▸ How to complete this task
Find every line below with the word "white" in it, and copy each one.
[[ Given information, beginning ]]
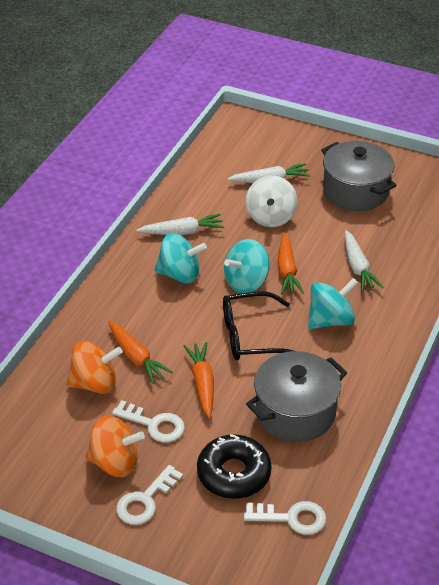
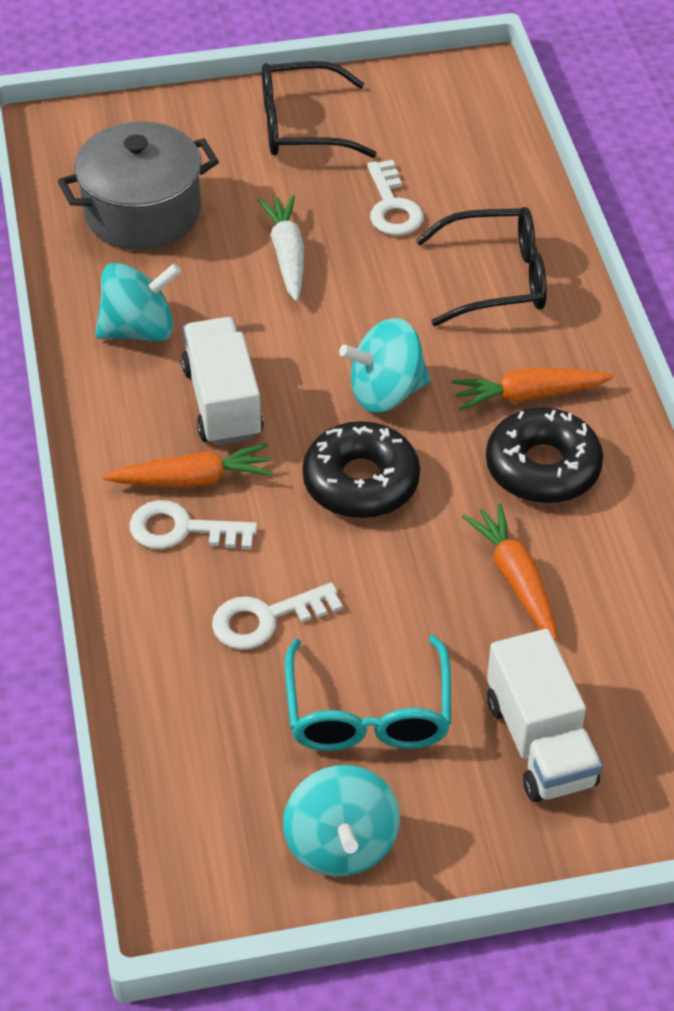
black donut: 1 -> 2
black glasses: 1 -> 2
grey pot: 2 -> 1
orange spinning top: 2 -> 0
turquoise glasses: 0 -> 1
white carrot: 3 -> 1
white spinning top: 1 -> 0
white truck: 0 -> 2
[[ Given information, end ]]
▸ Your response
white carrot: 3 -> 1
white spinning top: 1 -> 0
white truck: 0 -> 2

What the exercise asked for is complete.